── Provided data ──
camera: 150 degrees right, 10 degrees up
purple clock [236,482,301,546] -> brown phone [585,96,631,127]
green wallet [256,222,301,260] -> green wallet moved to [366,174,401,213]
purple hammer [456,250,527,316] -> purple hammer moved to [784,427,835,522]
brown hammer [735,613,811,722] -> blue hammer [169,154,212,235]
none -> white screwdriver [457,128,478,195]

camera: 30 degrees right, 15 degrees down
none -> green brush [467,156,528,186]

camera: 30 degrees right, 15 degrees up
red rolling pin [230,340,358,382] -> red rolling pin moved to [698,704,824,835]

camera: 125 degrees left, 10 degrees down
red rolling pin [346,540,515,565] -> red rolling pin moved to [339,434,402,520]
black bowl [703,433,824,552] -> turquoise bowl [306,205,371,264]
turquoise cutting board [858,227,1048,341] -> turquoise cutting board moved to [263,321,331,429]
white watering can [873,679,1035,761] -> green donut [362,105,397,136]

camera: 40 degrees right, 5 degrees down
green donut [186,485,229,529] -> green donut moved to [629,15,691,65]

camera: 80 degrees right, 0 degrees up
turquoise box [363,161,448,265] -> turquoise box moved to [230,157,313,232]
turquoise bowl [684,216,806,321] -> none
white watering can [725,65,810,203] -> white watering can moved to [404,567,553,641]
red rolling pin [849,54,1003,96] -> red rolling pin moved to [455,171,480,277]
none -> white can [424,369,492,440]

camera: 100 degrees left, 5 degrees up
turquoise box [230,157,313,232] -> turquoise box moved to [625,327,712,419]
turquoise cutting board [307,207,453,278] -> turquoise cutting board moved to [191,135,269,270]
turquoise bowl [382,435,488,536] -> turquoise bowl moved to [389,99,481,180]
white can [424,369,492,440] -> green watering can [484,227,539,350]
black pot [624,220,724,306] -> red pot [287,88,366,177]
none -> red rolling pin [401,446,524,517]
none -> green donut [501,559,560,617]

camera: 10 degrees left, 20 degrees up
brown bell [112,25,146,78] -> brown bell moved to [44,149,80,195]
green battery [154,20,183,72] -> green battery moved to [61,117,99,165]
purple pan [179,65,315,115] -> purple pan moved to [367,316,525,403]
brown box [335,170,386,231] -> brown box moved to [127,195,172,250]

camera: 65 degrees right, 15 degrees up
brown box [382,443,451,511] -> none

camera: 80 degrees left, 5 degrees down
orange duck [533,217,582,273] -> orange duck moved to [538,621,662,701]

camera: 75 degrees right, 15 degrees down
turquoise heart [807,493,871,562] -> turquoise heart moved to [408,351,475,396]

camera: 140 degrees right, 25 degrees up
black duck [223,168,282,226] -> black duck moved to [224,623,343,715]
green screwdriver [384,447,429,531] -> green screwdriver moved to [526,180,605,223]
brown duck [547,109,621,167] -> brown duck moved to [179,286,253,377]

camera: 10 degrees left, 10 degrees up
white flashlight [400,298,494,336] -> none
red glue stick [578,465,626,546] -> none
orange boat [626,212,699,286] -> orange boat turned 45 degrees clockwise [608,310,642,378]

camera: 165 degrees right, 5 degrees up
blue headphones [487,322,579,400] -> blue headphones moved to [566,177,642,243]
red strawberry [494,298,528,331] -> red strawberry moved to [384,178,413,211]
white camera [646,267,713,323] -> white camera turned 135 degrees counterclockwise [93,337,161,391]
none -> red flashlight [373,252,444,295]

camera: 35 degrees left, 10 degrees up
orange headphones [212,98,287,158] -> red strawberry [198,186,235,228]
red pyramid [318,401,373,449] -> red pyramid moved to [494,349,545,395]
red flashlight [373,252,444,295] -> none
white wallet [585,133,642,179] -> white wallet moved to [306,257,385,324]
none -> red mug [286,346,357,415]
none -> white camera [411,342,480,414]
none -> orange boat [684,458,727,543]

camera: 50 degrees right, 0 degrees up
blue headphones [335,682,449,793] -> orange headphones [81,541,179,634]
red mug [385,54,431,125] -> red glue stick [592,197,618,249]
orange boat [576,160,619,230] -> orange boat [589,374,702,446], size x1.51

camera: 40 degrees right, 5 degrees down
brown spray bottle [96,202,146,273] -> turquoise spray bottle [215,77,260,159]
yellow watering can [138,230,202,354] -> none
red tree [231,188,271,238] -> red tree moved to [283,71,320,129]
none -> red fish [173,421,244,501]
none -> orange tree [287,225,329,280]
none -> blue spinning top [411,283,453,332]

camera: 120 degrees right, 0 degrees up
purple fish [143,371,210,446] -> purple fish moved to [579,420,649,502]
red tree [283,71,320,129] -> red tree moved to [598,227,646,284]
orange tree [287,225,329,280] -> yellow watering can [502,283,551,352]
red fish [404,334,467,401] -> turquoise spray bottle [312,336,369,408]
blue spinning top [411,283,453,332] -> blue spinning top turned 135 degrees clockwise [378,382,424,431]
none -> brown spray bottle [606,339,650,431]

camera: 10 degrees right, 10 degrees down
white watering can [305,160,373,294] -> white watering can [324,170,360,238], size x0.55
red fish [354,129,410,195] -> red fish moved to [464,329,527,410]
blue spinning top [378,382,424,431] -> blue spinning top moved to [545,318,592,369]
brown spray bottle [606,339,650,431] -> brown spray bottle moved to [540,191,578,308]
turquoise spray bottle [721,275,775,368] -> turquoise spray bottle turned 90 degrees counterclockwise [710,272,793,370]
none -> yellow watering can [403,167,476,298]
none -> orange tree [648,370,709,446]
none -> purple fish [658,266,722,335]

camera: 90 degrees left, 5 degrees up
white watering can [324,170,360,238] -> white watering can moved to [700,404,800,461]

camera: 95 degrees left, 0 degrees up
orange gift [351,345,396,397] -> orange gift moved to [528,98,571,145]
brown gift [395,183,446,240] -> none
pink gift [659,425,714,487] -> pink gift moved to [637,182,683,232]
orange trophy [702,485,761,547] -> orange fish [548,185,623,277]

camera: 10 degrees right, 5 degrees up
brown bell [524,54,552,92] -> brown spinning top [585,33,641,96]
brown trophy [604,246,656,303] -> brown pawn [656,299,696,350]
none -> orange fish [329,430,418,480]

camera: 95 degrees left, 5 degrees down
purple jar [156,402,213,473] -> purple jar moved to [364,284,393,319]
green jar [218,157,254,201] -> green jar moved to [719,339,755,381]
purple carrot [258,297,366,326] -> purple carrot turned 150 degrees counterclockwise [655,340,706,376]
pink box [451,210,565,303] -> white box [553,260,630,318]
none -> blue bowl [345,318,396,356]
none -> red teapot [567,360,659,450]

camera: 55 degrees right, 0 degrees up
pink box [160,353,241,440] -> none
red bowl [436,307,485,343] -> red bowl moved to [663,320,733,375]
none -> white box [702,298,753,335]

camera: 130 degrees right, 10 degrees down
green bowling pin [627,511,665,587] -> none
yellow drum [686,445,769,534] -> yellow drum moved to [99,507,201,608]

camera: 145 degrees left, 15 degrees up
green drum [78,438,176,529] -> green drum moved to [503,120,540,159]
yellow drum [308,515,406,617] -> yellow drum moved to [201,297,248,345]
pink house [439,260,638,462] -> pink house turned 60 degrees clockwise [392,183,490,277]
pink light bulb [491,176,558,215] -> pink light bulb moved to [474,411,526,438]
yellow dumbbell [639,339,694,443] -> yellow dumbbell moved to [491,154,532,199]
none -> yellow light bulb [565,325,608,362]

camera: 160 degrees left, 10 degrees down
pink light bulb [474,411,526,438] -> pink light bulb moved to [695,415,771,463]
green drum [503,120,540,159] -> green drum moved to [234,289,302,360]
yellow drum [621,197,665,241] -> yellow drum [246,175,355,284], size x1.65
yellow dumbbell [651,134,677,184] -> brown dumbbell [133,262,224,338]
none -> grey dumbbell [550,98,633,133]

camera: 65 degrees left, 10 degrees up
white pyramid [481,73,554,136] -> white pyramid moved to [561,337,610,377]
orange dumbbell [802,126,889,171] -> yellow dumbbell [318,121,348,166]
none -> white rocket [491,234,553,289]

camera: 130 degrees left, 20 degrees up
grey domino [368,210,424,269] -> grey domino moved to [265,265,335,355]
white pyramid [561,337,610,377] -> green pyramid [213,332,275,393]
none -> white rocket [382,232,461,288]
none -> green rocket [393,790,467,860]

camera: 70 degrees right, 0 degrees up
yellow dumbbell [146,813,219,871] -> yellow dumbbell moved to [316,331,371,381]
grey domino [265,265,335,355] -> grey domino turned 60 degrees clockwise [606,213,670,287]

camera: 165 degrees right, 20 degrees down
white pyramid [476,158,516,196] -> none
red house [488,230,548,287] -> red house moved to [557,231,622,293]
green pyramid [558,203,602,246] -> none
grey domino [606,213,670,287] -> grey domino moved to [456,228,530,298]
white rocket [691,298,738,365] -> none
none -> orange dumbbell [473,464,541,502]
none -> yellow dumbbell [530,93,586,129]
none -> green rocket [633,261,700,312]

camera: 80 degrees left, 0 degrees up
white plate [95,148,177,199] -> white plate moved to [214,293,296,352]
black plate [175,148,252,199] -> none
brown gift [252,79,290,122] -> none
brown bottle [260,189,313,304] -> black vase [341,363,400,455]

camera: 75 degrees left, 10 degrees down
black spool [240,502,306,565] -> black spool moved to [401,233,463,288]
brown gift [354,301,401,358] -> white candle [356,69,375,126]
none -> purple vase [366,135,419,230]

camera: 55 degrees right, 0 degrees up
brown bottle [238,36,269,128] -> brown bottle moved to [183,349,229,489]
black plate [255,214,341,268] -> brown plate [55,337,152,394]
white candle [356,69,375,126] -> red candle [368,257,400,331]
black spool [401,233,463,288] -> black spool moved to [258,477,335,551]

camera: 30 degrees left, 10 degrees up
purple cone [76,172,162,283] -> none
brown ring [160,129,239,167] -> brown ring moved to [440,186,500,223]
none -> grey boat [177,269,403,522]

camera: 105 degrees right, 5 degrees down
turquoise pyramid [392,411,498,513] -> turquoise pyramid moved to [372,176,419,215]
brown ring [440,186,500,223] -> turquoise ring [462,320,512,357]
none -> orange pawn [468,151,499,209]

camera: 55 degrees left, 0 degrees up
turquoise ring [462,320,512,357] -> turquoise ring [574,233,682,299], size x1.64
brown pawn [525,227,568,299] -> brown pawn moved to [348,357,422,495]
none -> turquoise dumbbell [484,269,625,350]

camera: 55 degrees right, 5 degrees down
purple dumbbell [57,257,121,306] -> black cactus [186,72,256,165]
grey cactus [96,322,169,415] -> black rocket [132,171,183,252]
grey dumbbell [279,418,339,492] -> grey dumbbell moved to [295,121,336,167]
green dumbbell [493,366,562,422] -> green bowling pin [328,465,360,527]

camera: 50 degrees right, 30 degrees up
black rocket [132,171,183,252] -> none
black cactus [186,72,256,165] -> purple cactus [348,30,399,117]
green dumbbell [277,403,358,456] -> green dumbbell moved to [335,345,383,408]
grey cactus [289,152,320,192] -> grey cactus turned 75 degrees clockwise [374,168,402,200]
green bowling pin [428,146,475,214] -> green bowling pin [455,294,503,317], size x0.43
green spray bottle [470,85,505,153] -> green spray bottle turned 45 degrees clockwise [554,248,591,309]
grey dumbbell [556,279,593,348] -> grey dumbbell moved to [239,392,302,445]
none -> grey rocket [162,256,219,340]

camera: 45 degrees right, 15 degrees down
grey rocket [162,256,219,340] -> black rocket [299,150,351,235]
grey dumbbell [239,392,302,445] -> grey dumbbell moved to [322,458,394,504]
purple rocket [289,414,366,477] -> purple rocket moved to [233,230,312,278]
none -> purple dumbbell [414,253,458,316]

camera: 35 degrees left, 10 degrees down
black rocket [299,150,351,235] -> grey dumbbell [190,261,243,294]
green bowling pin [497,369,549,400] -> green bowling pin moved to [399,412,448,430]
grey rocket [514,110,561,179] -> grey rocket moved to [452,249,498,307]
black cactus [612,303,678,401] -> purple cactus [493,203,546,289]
───
-- Exercise details --
Copy each line above holding "pink".

-- Response to the exercise --
pink gift [659,425,714,487] -> pink gift moved to [637,182,683,232]
pink box [451,210,565,303] -> white box [553,260,630,318]
pink box [160,353,241,440] -> none
pink house [439,260,638,462] -> pink house turned 60 degrees clockwise [392,183,490,277]
pink light bulb [491,176,558,215] -> pink light bulb moved to [474,411,526,438]
pink light bulb [474,411,526,438] -> pink light bulb moved to [695,415,771,463]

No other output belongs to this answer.